**PROBLEM DETAILS**:
Where in the material does the word "pink" appear? Copy each line that has it.

**PROVIDED DATA**:

[Start of Attachment]

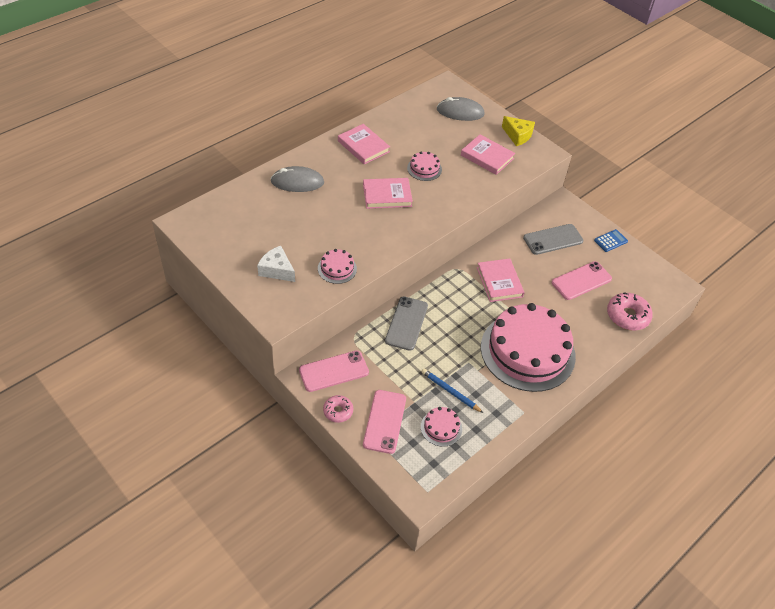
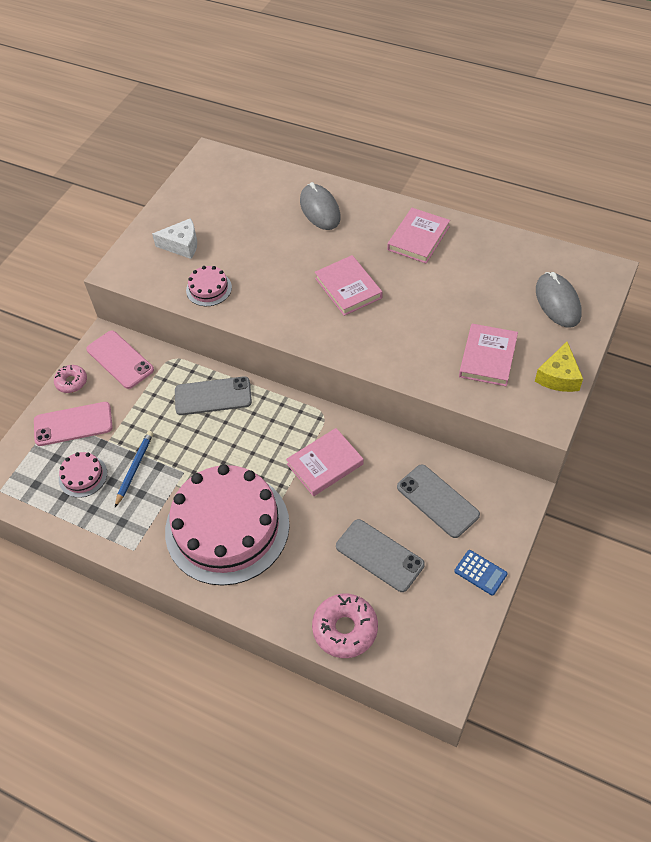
camera: 75 degrees right, 5 degrees up
(277, 270) = (182, 245): white cheese -> white cheese turned 75 degrees clockwise
(424, 169) = (419, 304): pink cake -> none
(581, 281) = (379, 555): pink phone -> grey phone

[End of Attachment]

**FINISHED EXERCISE**:
(424, 169) = (419, 304): pink cake -> none
(581, 281) = (379, 555): pink phone -> grey phone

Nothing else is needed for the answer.